● **Your goal**
From the line containing "shifted | brown_bowl" down to the last line of the data, output each line word for word and include nothing else.

Scene comparison data
^^^^^^^^^^^^^^^^

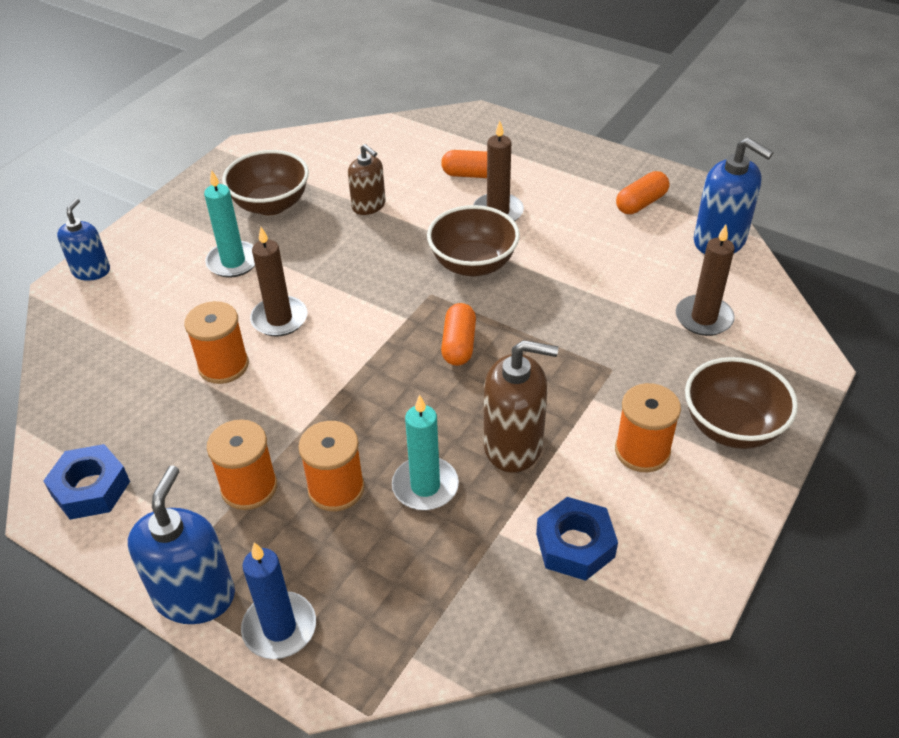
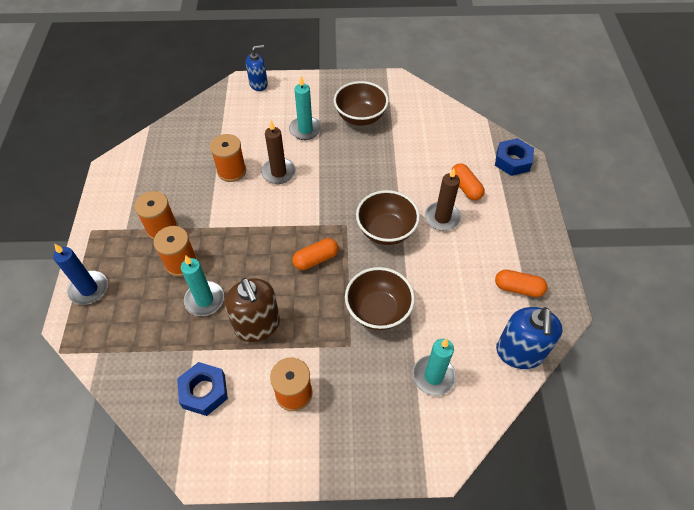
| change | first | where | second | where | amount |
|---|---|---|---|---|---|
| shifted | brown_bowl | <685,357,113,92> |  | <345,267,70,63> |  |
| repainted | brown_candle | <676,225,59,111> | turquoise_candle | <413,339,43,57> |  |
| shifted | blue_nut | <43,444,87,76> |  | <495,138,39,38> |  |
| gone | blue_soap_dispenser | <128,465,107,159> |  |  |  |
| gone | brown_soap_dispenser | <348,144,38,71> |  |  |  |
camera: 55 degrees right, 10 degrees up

^^^^^^^^^^^^^^^^

● **Solution to this problem**
| shifted | brown_bowl | <685,357,113,92> |  | <345,267,70,63> |  |
| repainted | brown_candle | <676,225,59,111> | turquoise_candle | <413,339,43,57> |  |
| shifted | blue_nut | <43,444,87,76> |  | <495,138,39,38> |  |
| gone | blue_soap_dispenser | <128,465,107,159> |  |  |  |
| gone | brown_soap_dispenser | <348,144,38,71> |  |  |  |
camera: 55 degrees right, 10 degrees up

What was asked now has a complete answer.